**Object correspondence data**:
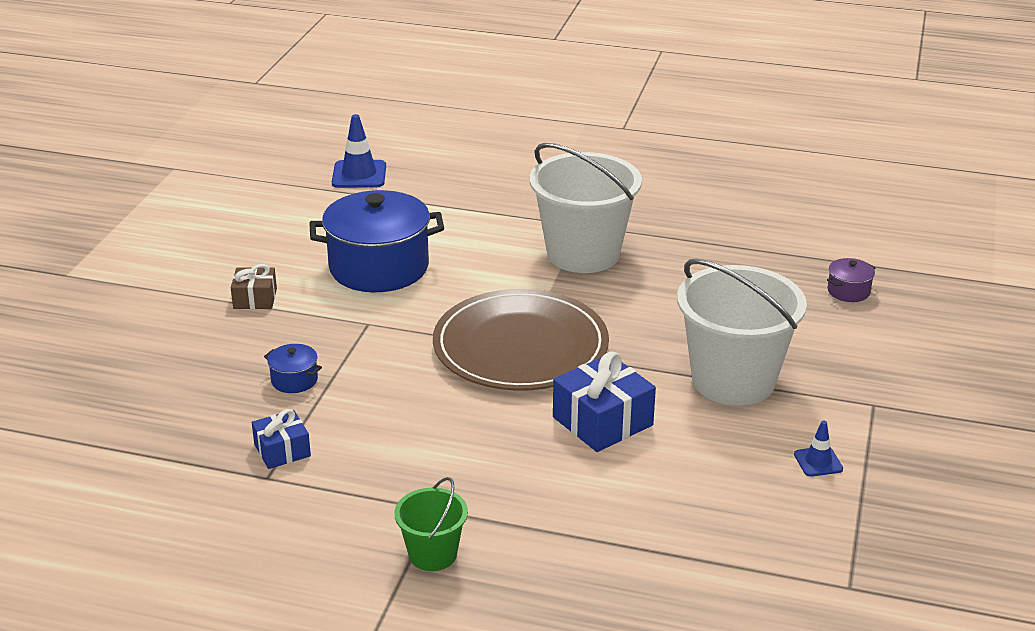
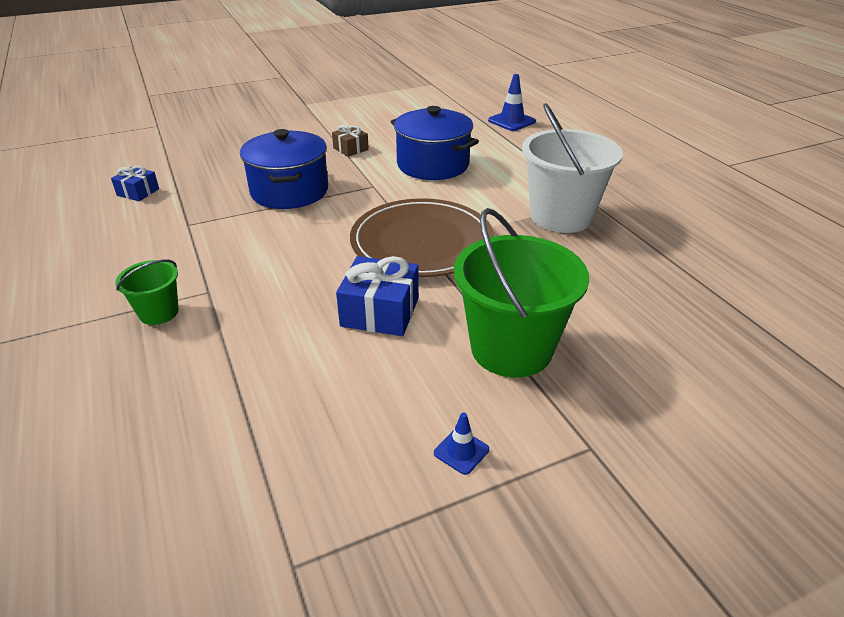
camera: 50 degrees right, 5 degrees up
(282, 450) = (218, 217): blue gift -> blue gift (138, 192)
(294, 380) = (289, 191): blue pot -> blue pot, size x2.39
(733, 380) = (511, 349): white bucket -> green bucket
(848, 291) = (729, 352): purple pot -> none

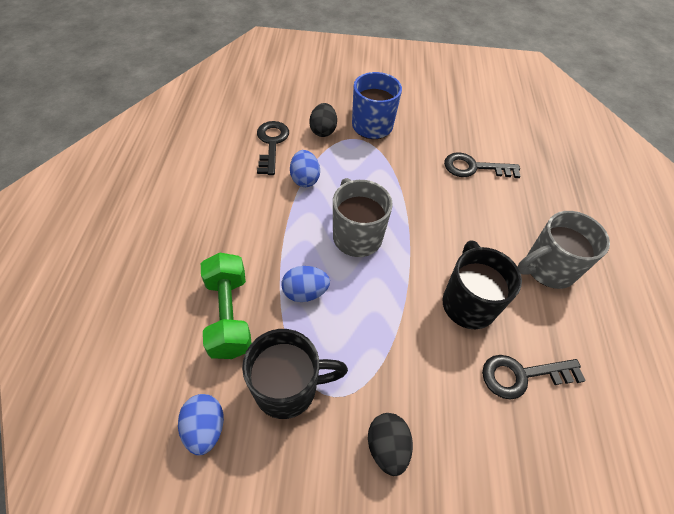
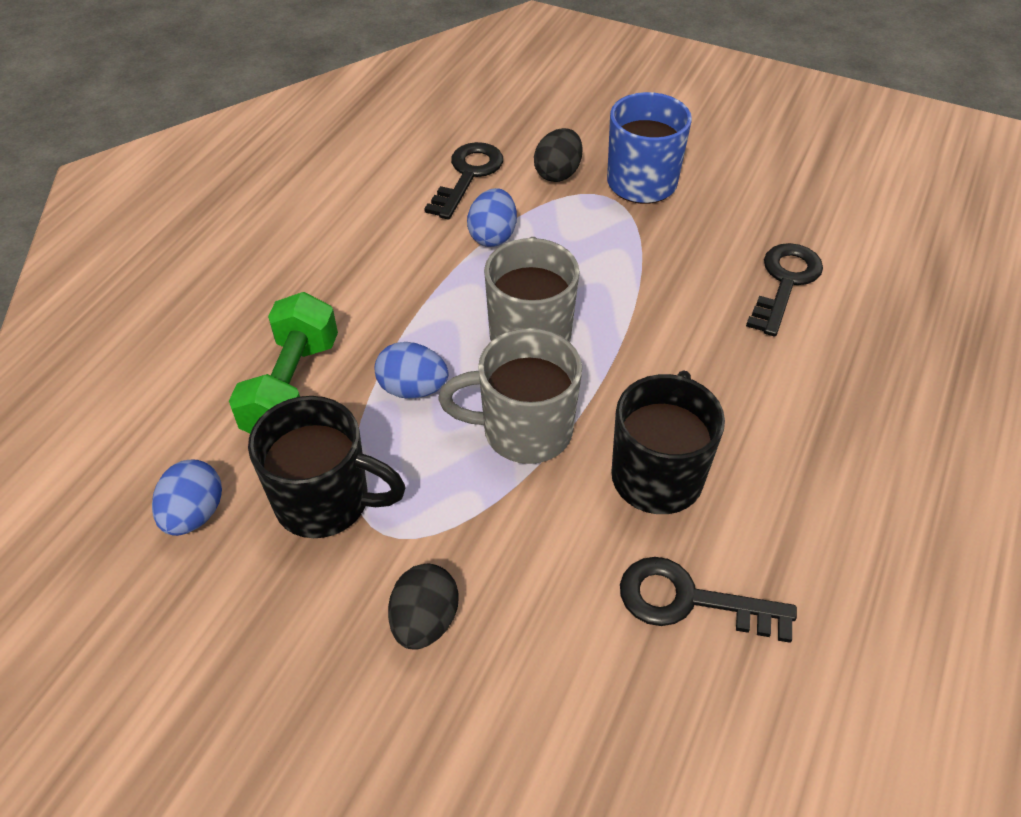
camera: 25 degrees right, 5 degrees down
(474, 167) = (785, 282): black key -> black key turned 90 degrees clockwise
(547, 269) = (828, 465): grey mug -> grey mug (524, 431)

**AIM OF THE EXERCISE**: Within the entries, find all lines holding "degrees" and copy each one.

**RESULT BELOW**:
camera: 50 degrees right, 5 degrees up
camera: 25 degrees right, 5 degrees down
(474, 167) = (785, 282): black key -> black key turned 90 degrees clockwise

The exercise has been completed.